### What you are asked to do
Start at the line with "Glühbirne [türkis] (no. 2 from left)" and print every line through the end of the material below. Keep it exact and free of pictures.

### Information shown

--------------------------------------------------

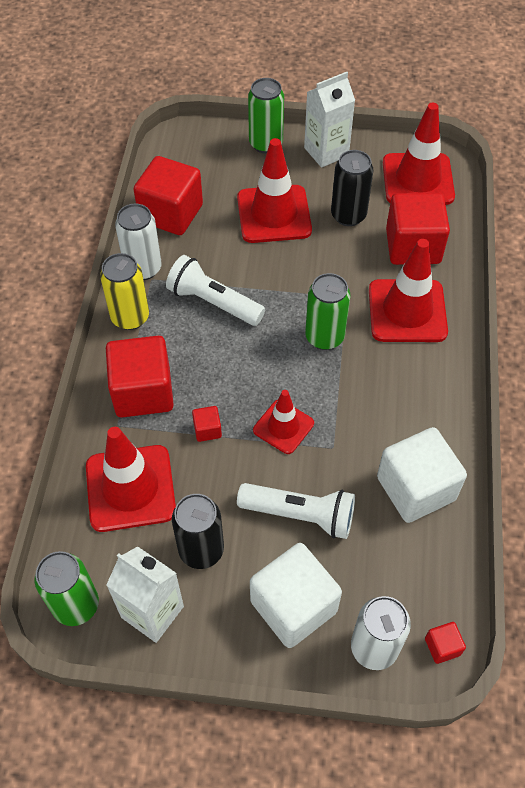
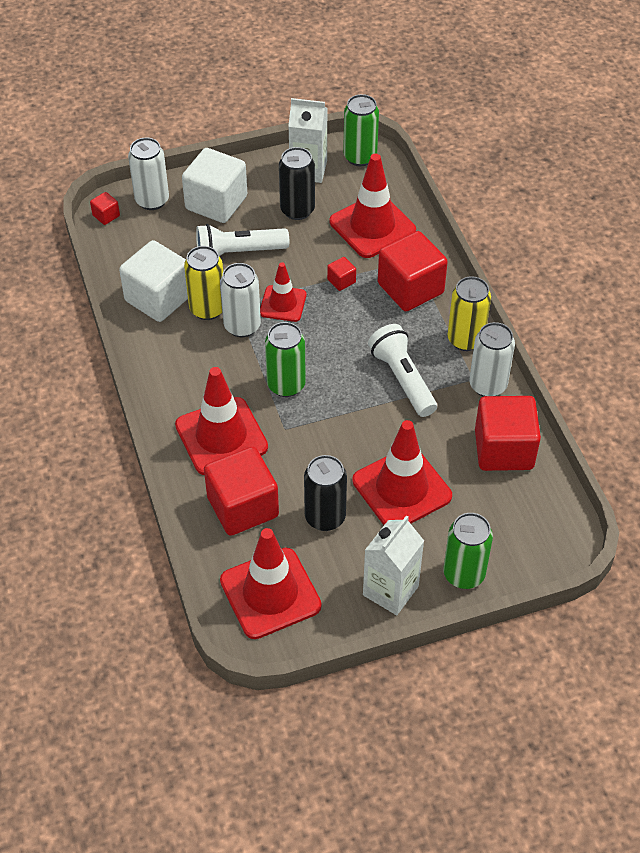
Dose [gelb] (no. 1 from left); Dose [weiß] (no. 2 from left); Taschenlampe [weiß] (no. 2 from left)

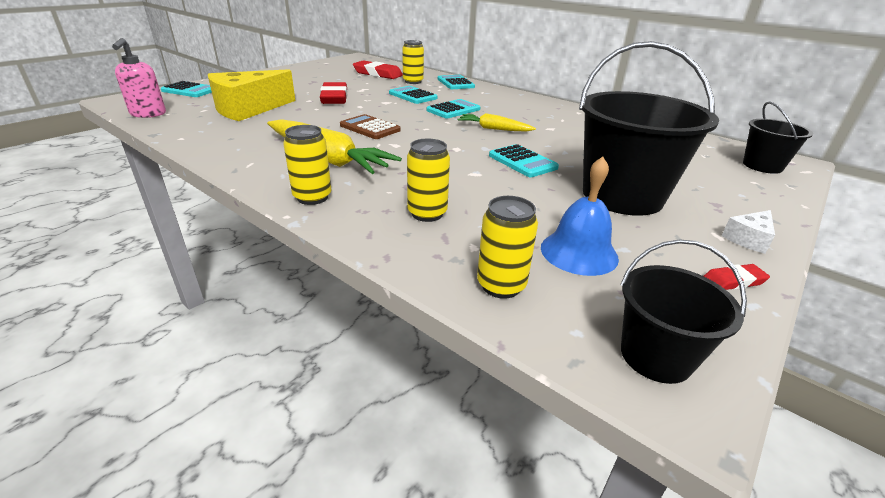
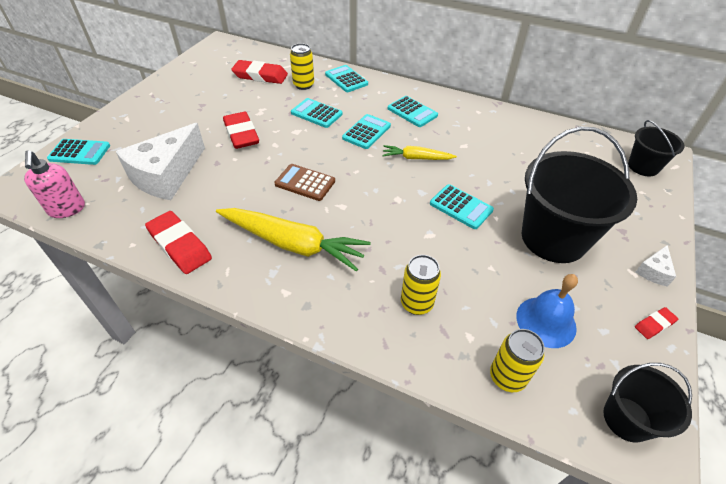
Käse [weiß] (no. 1 from left); Radiergummi [rot] (no. 1 from left); Taschenrechner [türkis] (no. 5 from left); Dose [gelb] (no. 1 from left in the first image)

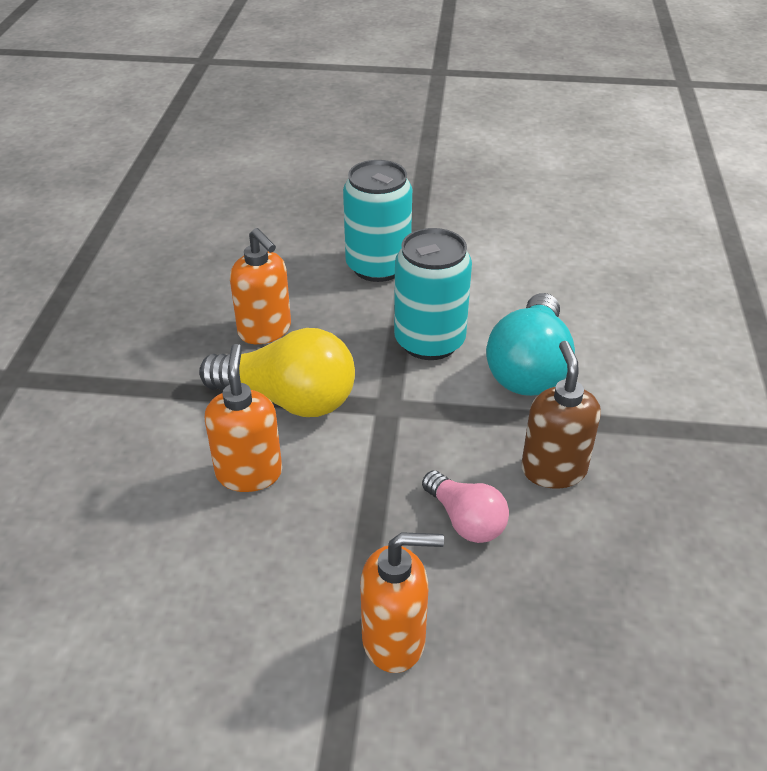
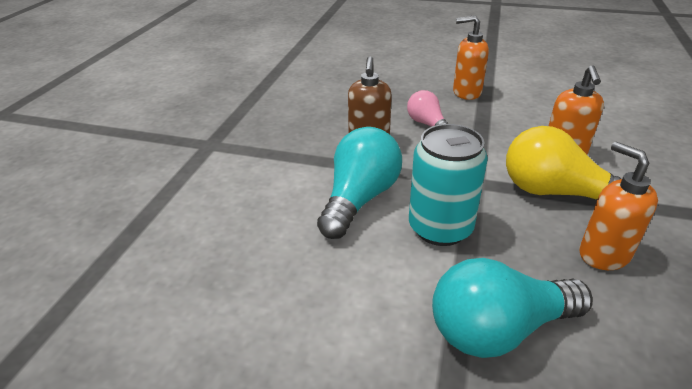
Glühbirne [türkis] (no. 2 from left)

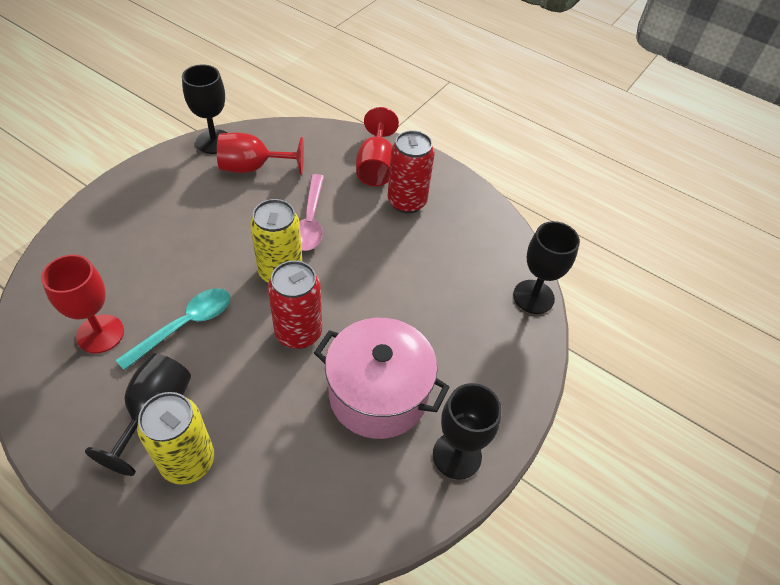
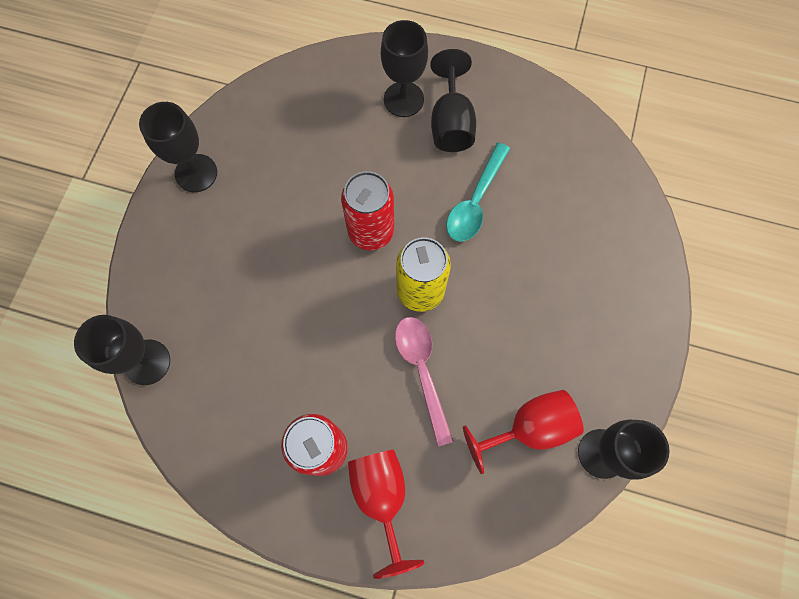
Kelch [schwarz] (no. 3 from left); Kelch [rot] (no. 1 from left in the first image); Kochtopf [rosa]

--------------------------------------------------

### Your response
Glühbirne [türkis] (no. 2 from left)

Kelch [schwarz] (no. 3 from left); Kelch [rot] (no. 1 from left in the first image); Kochtopf [rosa]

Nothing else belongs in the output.